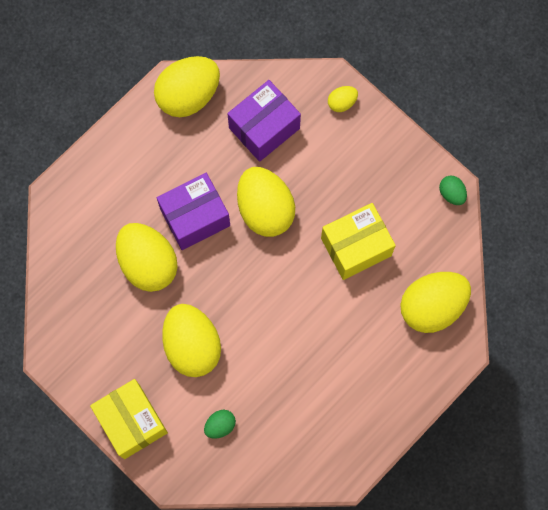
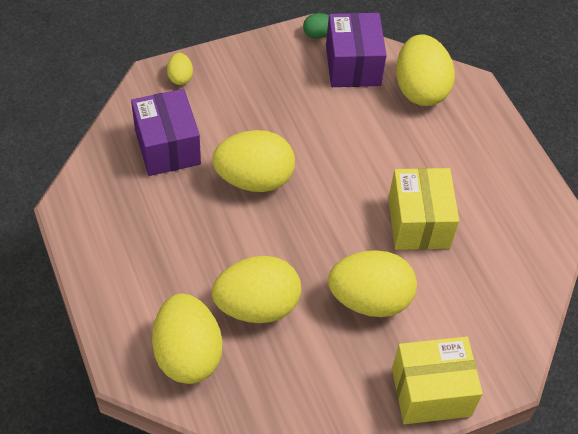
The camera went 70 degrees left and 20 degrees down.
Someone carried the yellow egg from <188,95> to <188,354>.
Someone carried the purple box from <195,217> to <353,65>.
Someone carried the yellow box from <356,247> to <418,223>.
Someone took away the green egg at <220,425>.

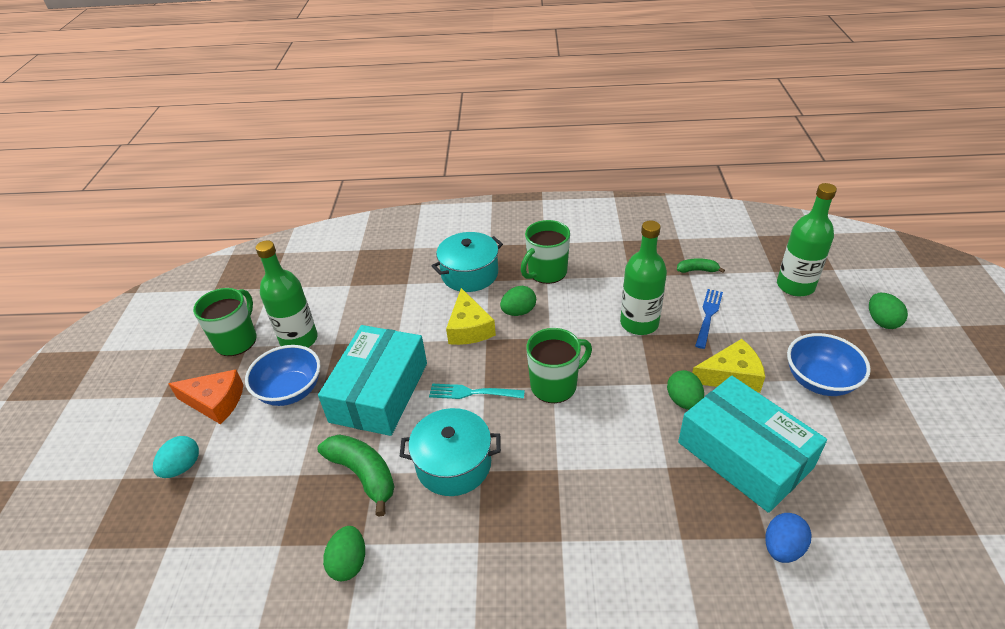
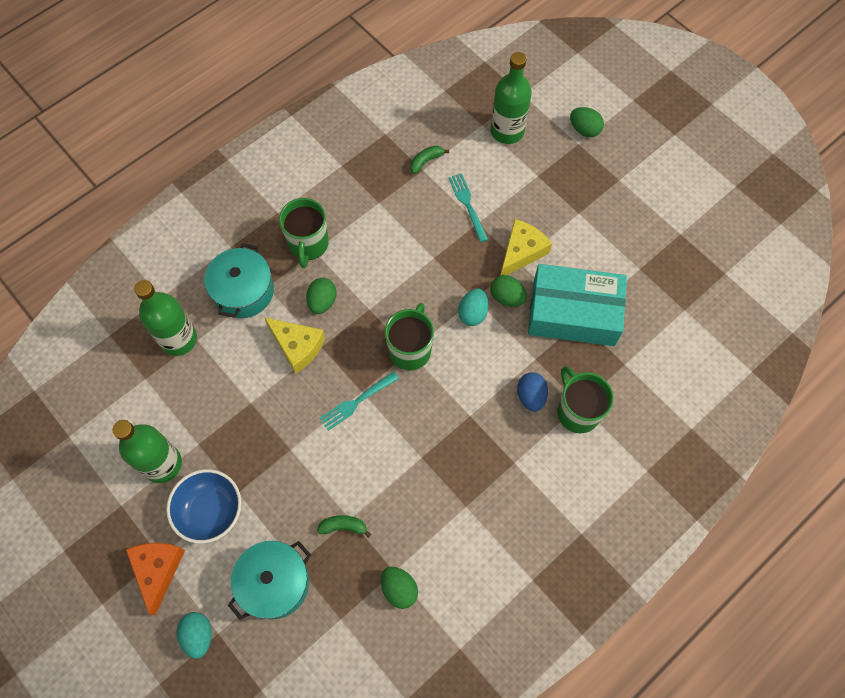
The camera went 45 degrees left and 25 degrees up.
Someone carried the green bottle from <639,323> to <178,339>.
Someone carried the green mug from <237,340> to <577,411>.
Someone repainted the blue fork at <708,316>, which became the turquoise fork at <467,205>.
Someone took away the turquoise box at <379,392>.
Someone took away the blue bowl at <819,381>.
Someone rotated the orange cheese at <215,402> by 60 degrees counterclockwise.
Someone carried the turquoise pot from <453,464> to <274,583>.
Someone scaled the green banana at <363,474> by 0.54.
Someone carried the blue egg from <782,548> to <531,396>.
Someone put down the turquoise egg at <473,313>.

Description of the task
Where in the records does the string "carried" appear? Copy every line that has it.

Output of the task
Someone carried the yellow egg from <188,95> to <188,354>.
Someone carried the purple box from <195,217> to <353,65>.
Someone carried the yellow box from <356,247> to <418,223>.
Someone carried the green bottle from <639,323> to <178,339>.
Someone carried the green mug from <237,340> to <577,411>.
Someone carried the turquoise pot from <453,464> to <274,583>.
Someone carried the blue egg from <782,548> to <531,396>.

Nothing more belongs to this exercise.